Work to complete:
List each line in the data below that contains the string "alto".
[START Stored data]
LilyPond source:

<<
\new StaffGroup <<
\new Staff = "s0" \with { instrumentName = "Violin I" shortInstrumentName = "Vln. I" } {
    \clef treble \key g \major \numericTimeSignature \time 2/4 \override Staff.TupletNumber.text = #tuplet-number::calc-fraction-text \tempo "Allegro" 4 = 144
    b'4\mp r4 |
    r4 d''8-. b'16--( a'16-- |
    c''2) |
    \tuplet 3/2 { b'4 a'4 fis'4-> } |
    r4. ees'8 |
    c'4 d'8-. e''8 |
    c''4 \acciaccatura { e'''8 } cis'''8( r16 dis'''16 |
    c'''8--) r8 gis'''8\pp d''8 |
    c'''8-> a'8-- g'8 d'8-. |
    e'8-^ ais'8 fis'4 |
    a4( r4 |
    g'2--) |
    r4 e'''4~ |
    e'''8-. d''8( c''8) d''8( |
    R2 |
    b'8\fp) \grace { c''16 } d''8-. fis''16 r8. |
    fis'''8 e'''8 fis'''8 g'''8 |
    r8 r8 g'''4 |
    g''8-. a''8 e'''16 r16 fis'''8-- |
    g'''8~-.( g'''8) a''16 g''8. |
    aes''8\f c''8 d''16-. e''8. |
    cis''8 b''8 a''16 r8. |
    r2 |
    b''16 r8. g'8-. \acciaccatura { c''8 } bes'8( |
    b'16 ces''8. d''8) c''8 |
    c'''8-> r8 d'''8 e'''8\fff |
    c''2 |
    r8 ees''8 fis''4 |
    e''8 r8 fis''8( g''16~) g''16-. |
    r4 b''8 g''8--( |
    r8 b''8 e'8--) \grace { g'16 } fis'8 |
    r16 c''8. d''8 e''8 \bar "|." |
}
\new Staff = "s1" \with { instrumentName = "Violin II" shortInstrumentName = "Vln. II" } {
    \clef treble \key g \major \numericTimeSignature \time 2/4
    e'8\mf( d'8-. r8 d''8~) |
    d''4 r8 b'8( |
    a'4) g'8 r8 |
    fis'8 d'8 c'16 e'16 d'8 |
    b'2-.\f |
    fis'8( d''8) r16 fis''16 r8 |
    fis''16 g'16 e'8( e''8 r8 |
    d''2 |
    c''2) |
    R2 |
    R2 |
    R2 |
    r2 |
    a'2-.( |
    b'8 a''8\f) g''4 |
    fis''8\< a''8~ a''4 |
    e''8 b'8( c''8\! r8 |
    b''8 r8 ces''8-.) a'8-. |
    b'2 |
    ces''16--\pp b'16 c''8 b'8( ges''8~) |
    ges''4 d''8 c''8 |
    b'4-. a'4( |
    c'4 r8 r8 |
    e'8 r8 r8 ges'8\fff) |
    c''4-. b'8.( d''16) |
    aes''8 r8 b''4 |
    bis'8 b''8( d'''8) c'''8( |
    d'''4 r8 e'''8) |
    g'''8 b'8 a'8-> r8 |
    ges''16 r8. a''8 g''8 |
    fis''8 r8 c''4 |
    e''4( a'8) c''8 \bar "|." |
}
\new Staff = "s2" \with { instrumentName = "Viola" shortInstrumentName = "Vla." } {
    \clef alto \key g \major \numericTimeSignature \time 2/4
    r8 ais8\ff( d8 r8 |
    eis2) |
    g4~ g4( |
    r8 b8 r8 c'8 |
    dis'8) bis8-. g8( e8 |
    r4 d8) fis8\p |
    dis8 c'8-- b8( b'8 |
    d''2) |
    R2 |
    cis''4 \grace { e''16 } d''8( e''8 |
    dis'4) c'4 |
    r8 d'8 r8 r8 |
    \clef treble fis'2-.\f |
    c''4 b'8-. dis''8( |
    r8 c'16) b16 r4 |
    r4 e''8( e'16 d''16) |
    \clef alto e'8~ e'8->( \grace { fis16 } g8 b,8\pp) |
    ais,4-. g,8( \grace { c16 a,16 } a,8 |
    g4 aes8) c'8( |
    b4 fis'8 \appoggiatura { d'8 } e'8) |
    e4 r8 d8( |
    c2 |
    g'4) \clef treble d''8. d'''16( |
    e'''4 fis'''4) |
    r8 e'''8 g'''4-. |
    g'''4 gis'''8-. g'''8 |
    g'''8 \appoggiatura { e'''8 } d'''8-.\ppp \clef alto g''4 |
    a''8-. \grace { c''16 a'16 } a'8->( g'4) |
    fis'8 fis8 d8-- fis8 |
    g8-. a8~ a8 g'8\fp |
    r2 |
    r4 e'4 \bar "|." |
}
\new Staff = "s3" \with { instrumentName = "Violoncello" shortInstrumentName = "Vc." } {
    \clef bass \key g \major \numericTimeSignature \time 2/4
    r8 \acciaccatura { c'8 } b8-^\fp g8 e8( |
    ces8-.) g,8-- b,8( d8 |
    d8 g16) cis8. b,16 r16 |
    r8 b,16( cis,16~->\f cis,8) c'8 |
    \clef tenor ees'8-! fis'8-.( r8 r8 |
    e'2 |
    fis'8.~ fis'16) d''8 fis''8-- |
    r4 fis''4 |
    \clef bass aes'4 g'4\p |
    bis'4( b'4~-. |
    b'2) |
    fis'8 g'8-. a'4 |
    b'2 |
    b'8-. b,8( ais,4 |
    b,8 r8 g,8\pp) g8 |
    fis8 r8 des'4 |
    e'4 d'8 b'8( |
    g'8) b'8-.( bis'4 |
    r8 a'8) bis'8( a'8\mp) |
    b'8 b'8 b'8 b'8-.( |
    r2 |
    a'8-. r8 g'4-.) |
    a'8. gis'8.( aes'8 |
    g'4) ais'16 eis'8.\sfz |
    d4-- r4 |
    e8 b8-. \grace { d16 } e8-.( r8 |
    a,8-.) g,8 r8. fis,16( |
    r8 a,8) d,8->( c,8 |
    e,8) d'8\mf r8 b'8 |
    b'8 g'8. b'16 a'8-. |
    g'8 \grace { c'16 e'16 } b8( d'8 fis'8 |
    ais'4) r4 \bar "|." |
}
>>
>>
[END Stored data]
[START Stored data]
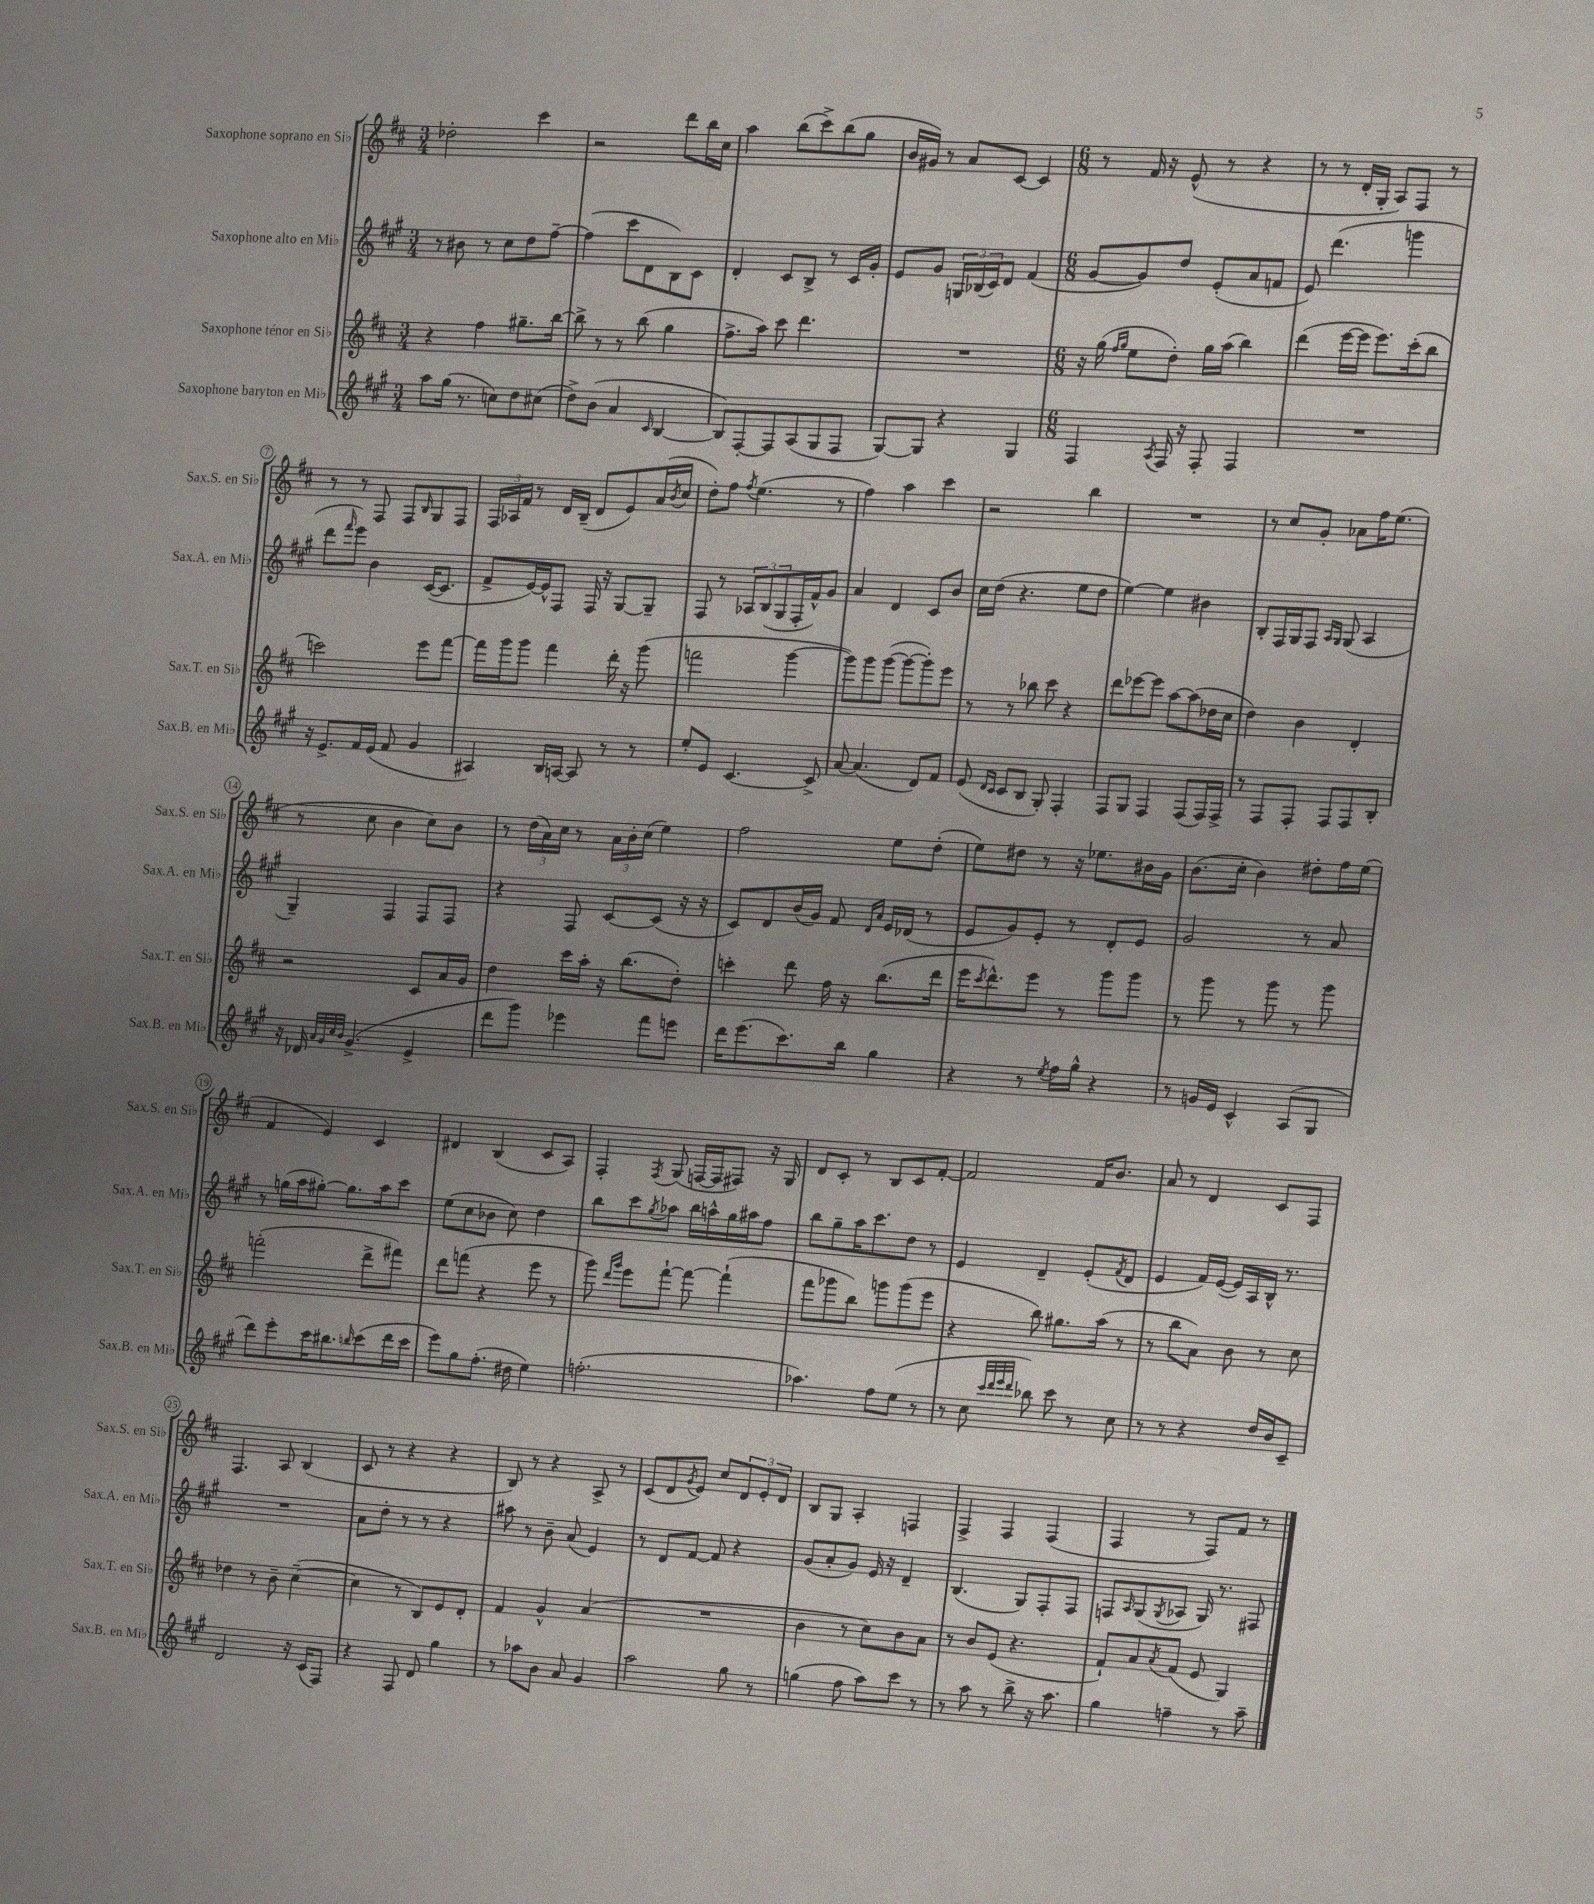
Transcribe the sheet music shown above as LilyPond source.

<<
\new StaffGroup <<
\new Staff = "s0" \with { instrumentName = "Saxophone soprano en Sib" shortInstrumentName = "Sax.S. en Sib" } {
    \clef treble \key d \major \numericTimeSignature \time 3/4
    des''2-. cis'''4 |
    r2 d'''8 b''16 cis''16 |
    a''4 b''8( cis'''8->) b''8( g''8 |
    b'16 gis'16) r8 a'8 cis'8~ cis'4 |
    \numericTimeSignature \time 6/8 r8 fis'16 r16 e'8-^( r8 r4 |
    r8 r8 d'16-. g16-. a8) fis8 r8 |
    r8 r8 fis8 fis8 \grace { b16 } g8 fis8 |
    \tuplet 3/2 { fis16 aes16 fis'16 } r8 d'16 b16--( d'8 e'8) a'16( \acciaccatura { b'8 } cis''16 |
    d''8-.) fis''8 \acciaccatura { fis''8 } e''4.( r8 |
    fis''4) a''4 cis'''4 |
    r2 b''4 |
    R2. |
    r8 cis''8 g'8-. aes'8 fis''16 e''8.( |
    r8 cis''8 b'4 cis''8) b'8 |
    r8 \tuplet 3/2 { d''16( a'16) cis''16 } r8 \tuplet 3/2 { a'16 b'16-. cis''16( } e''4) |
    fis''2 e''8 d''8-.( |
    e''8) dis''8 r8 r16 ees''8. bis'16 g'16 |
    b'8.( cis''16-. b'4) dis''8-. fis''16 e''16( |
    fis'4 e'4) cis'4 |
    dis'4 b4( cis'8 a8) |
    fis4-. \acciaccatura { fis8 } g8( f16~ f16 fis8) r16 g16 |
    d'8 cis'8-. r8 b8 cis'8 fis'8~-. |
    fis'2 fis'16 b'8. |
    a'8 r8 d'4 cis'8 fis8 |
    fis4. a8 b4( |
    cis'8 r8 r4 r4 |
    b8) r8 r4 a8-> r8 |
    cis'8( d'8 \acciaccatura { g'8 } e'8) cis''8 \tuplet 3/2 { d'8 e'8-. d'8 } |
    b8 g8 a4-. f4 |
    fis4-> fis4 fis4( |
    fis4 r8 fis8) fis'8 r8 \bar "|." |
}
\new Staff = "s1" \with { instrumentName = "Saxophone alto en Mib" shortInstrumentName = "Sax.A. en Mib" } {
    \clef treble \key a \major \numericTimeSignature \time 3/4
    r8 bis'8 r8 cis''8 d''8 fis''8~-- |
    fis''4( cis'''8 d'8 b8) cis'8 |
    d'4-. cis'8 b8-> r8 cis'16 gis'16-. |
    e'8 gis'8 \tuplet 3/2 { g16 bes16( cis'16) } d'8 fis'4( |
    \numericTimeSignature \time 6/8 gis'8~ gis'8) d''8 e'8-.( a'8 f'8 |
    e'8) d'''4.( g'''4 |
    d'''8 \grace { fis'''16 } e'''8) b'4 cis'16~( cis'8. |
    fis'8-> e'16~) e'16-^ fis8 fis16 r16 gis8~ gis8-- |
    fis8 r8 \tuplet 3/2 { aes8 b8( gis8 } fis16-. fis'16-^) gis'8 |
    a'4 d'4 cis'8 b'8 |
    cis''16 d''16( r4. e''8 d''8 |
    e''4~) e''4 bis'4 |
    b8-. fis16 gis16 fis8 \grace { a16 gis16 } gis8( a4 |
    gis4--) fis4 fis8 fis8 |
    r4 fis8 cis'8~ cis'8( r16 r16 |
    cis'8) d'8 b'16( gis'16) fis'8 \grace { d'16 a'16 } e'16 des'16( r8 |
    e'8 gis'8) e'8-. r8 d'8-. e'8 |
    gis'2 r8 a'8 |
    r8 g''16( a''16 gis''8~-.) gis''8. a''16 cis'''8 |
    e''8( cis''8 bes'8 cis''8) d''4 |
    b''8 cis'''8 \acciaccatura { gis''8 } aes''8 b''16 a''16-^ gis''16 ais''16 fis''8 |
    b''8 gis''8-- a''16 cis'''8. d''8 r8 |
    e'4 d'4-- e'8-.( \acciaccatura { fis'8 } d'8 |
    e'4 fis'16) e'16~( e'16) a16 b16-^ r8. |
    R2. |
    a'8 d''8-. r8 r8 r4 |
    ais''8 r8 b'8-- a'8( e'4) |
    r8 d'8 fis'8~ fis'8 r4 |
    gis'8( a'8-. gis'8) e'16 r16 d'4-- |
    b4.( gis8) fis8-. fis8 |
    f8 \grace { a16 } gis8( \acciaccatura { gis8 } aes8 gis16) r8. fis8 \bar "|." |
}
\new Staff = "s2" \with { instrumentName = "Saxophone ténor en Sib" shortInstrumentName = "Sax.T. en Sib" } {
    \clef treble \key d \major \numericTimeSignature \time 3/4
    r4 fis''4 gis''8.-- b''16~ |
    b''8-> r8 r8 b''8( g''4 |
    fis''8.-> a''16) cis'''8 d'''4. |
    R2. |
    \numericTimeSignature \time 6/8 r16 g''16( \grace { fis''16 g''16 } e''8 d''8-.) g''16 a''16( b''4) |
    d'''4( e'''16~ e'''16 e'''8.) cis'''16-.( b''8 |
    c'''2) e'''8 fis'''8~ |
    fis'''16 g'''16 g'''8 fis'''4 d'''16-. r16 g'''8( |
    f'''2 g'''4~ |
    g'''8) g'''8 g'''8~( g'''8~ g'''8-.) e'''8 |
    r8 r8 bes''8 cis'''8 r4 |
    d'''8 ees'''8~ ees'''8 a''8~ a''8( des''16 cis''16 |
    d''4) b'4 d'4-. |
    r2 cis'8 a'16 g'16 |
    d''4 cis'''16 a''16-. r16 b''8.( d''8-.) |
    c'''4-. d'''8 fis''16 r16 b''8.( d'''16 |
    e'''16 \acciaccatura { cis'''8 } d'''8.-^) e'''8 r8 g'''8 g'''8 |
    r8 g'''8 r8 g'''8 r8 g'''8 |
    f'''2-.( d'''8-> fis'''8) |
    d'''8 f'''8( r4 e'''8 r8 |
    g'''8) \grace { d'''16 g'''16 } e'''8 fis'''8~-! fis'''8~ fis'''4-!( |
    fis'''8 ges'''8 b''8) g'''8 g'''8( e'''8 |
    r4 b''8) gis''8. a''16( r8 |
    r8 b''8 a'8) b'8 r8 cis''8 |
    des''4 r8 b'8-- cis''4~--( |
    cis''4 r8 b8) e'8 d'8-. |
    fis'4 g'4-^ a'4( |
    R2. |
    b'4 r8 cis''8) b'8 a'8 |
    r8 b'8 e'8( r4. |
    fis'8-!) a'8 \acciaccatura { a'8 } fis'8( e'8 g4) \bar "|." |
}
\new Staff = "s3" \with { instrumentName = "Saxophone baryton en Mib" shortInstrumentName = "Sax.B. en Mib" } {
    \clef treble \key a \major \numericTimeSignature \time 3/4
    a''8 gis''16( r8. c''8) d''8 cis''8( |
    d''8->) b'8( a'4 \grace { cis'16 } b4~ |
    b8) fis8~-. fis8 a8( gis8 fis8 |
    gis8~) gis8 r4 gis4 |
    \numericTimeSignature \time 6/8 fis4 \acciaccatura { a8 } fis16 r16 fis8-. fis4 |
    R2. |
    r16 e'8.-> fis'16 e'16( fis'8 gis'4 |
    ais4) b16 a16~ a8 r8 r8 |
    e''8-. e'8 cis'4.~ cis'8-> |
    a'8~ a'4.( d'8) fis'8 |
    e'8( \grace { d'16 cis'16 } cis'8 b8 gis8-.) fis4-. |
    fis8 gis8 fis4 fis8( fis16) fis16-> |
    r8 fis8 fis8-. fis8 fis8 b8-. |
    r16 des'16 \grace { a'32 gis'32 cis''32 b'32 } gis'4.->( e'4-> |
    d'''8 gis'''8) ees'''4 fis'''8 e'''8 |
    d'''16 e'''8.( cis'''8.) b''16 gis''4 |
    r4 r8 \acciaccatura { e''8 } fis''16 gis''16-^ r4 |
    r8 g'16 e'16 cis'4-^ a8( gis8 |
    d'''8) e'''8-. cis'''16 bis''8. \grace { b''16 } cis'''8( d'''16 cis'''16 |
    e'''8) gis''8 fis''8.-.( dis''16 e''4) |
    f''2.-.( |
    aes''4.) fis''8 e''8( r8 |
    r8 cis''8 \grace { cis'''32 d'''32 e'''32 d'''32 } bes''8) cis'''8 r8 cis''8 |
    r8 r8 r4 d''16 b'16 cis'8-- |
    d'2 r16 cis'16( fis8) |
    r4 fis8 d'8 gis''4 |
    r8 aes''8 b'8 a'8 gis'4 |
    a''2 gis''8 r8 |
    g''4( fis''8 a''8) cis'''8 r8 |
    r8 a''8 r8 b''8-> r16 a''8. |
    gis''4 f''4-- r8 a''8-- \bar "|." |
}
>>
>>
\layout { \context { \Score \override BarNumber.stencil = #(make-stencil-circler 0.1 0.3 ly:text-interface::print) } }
[END Stored data]
Right answer:
    \clef alto \key g \major \numericTimeSignature \time 2/4
    \clef alto e'8~ e'8->( \grace { fis16 } g8 b,8\pp) |
    g'''8 \appoggiatura { e'''8 } d'''8-.\ppp \clef alto g''4 |
\new Staff = "s1" \with { instrumentName = "Saxophone alto en Mib" shortInstrumentName = "Sax.A. en Mib" } {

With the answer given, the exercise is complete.